* YOUR INSTRUCTIONS *
Return all of the data exactly, with nothing left out but the pictures.

* DATA *
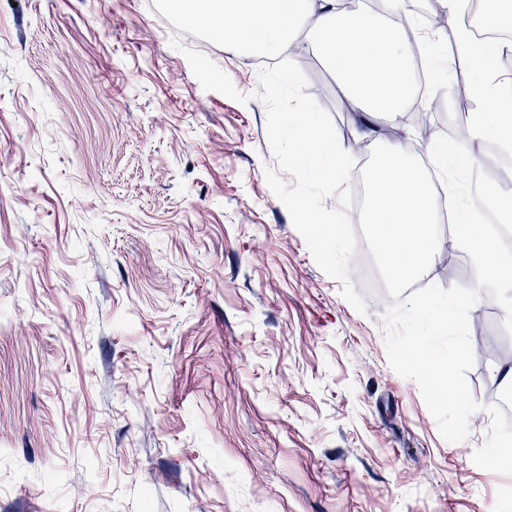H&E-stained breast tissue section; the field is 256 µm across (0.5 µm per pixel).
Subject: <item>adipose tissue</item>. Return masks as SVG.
<instances>
[{
	"mask_svg": "<svg viewBox=\"0 0 512 512\" xmlns=\"http://www.w3.org/2000/svg\"><path fill=\"white\" fill-rule=\"evenodd\" d=\"M185 23L210 35L246 47L279 52L299 36L307 40L335 70L353 111L397 112L410 92L411 50L387 14L401 0H384V11L364 7L345 12L339 0H177ZM469 0H445L456 55L471 71L478 102L473 136L495 133L512 151V83L502 80L497 59L502 45L475 40L467 20ZM315 19L302 32V15Z\"/></svg>",
	"mask_w": 512,
	"mask_h": 512,
	"instance_id": "adipose-tissue-1",
	"label": "adipose tissue"
}]
</instances>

* PROBLEM SOLUTION *
H&E-stained breast tissue section; the field is 256 µm across (0.5 µm per pixel).
Subject: <item>adipose tissue</item>. Return masks as SVG.
<instances>
[{
	"mask_svg": "<svg viewBox=\"0 0 512 512\" xmlns=\"http://www.w3.org/2000/svg\"><path fill=\"white\" fill-rule=\"evenodd\" d=\"M185 23L210 35L246 47L279 52L299 36L307 40L335 70L353 111L397 112L410 92L411 50L387 14L401 0H384V11L364 7L345 12L339 0H177ZM469 0H445L456 55L471 71L478 102L473 136L495 133L512 151V83L502 80L497 59L502 45L475 40L467 20ZM315 19L302 32V15Z\"/></svg>",
	"mask_w": 512,
	"mask_h": 512,
	"instance_id": "adipose-tissue-1",
	"label": "adipose tissue"
}]
</instances>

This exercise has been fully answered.